Work item: From the line that contains "blue arrow: (86, 30) -> (81, 52), moved" through the line that contains "green rectangle: (59, 48)", output every line of the listing below exactly and leave out all the rest.
::: Records for this task
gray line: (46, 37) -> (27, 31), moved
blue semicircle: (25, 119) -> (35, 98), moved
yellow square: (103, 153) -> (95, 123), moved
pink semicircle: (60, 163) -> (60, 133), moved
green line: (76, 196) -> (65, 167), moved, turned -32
::::::
::: Records for this task
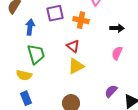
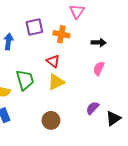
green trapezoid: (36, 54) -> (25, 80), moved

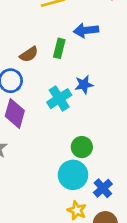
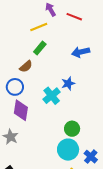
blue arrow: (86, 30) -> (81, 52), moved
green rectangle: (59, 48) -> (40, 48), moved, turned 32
::::::
Answer to this task:
blue arrow: (86, 30) -> (81, 52), moved
green rectangle: (59, 48) -> (40, 48), moved, turned 32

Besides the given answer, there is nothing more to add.